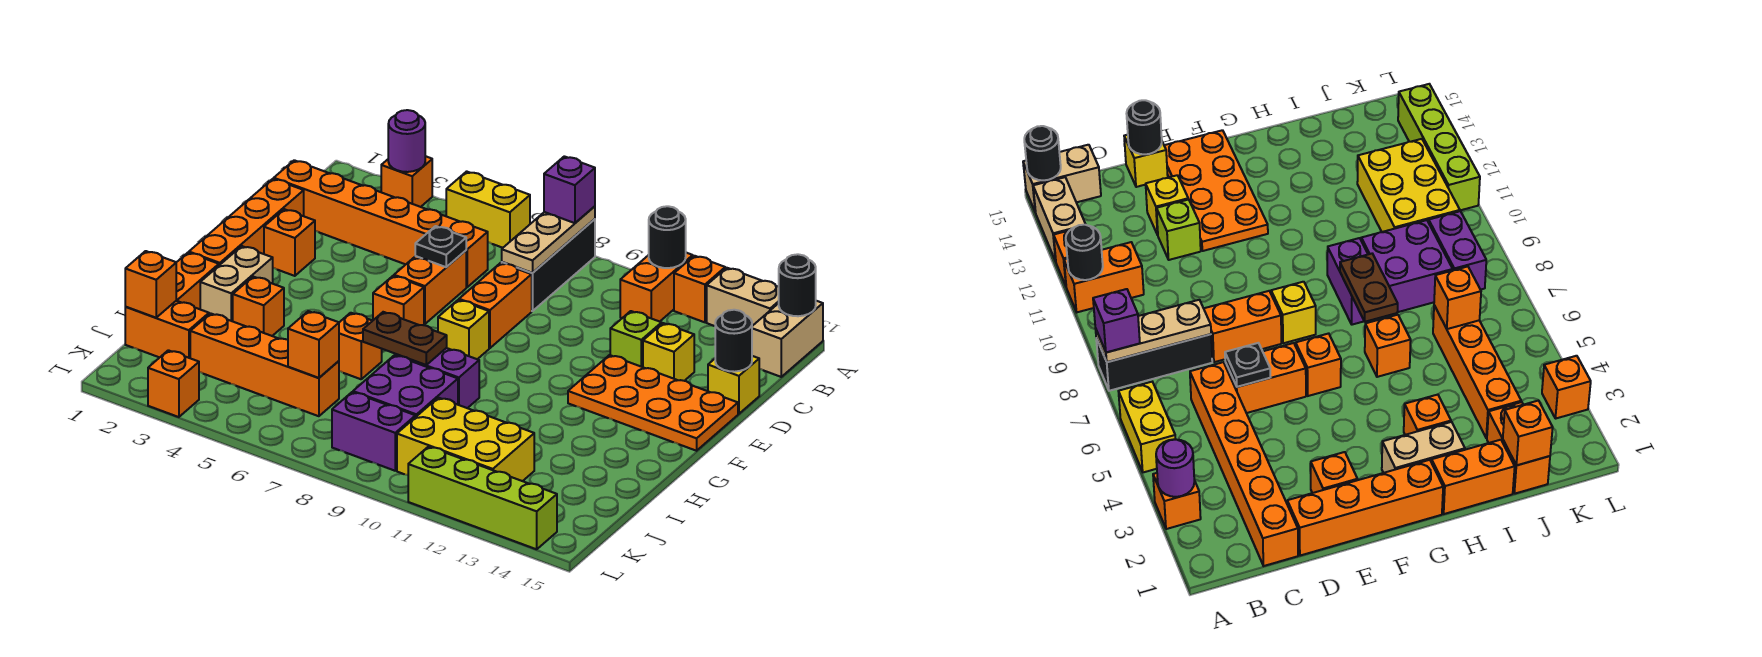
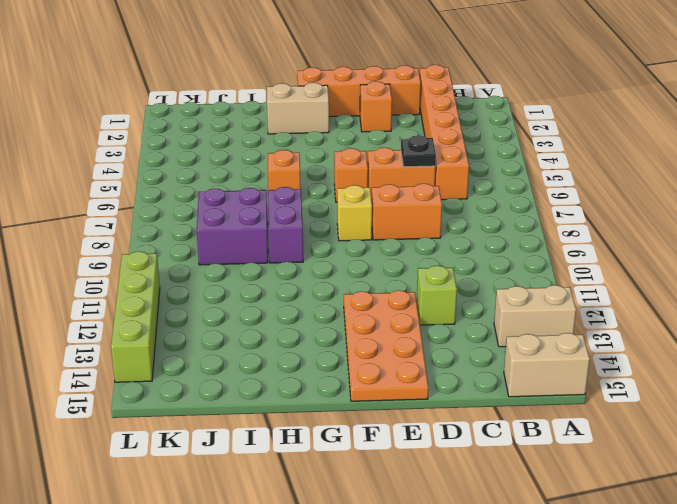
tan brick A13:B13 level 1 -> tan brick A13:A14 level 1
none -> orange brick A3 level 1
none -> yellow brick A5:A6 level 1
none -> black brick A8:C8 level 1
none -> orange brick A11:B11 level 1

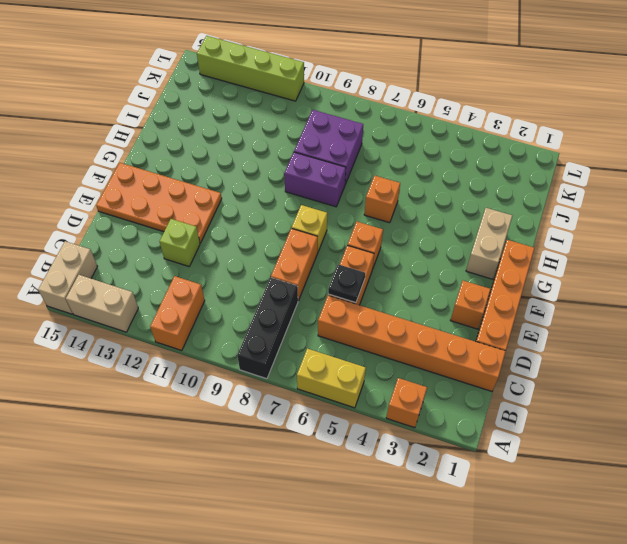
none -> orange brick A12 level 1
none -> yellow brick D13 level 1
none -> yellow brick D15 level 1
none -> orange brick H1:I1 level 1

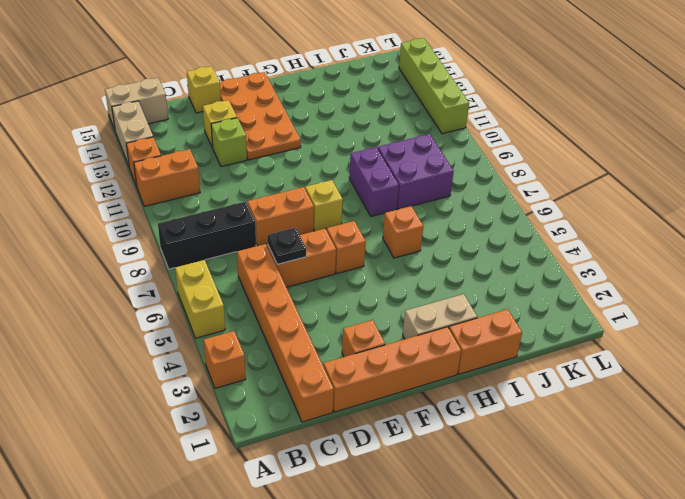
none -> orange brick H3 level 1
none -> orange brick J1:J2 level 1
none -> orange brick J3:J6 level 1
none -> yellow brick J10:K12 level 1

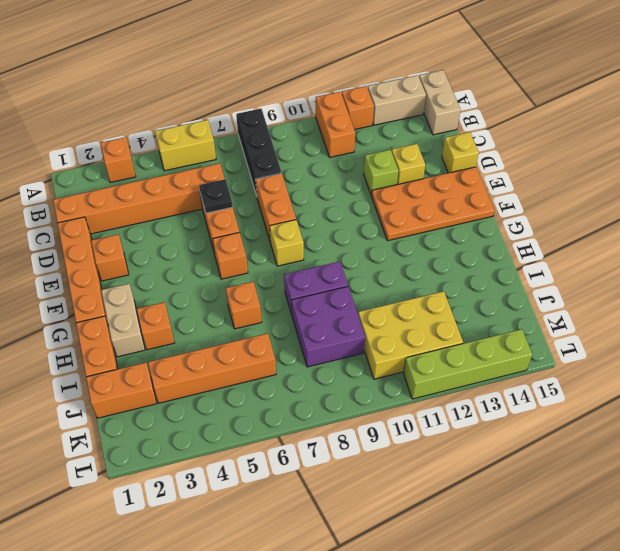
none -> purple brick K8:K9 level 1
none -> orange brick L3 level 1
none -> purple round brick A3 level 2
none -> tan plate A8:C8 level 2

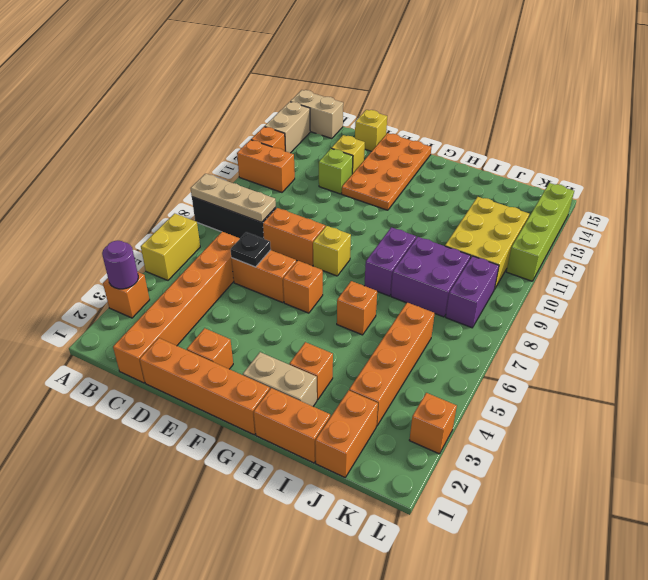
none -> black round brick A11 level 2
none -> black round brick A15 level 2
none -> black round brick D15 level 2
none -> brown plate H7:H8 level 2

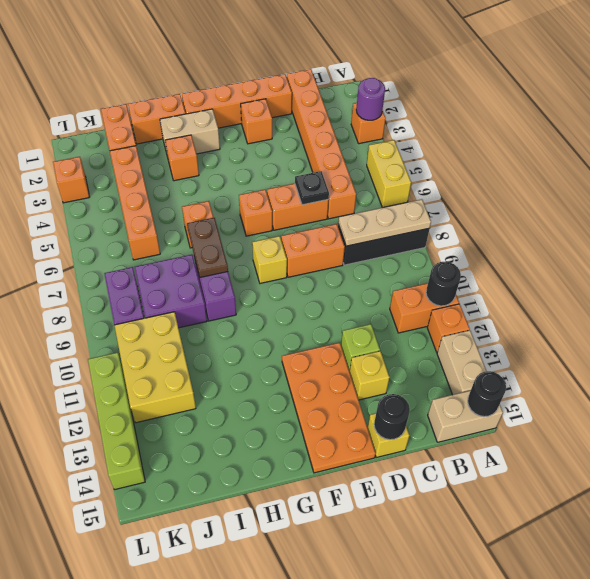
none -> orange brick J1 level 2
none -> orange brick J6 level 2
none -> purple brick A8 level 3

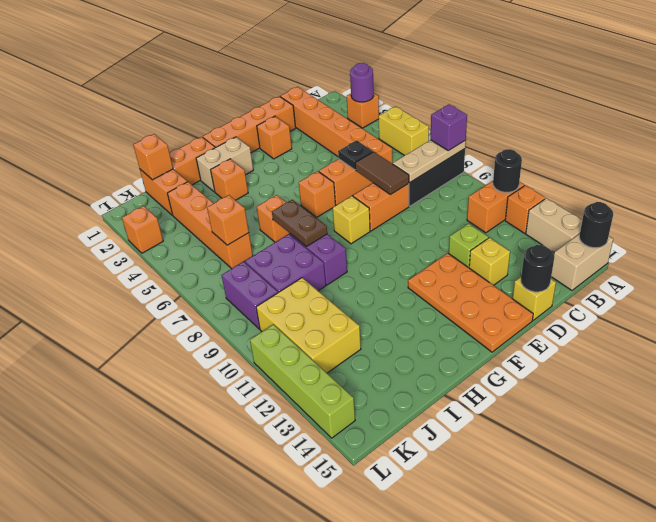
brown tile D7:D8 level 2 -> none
· · · · ·
EXERCISE DESCRIPTION:
Write out every record above exactly as it stands, but leave out the pictures.

RESULT FOR THIS TASK:
tan brick A13:B13 level 1 -> tan brick A13:A14 level 1
none -> orange brick A3 level 1
none -> yellow brick A5:A6 level 1
none -> black brick A8:C8 level 1
none -> orange brick A11:B11 level 1

none -> orange brick A12 level 1
none -> yellow brick D13 level 1
none -> yellow brick D15 level 1
none -> orange brick H1:I1 level 1

none -> orange brick H3 level 1
none -> orange brick J1:J2 level 1
none -> orange brick J3:J6 level 1
none -> yellow brick J10:K12 level 1

none -> purple brick K8:K9 level 1
none -> orange brick L3 level 1
none -> purple round brick A3 level 2
none -> tan plate A8:C8 level 2

none -> black round brick A11 level 2
none -> black round brick A15 level 2
none -> black round brick D15 level 2
none -> brown plate H7:H8 level 2

none -> orange brick J1 level 2
none -> orange brick J6 level 2
none -> purple brick A8 level 3

brown tile D7:D8 level 2 -> none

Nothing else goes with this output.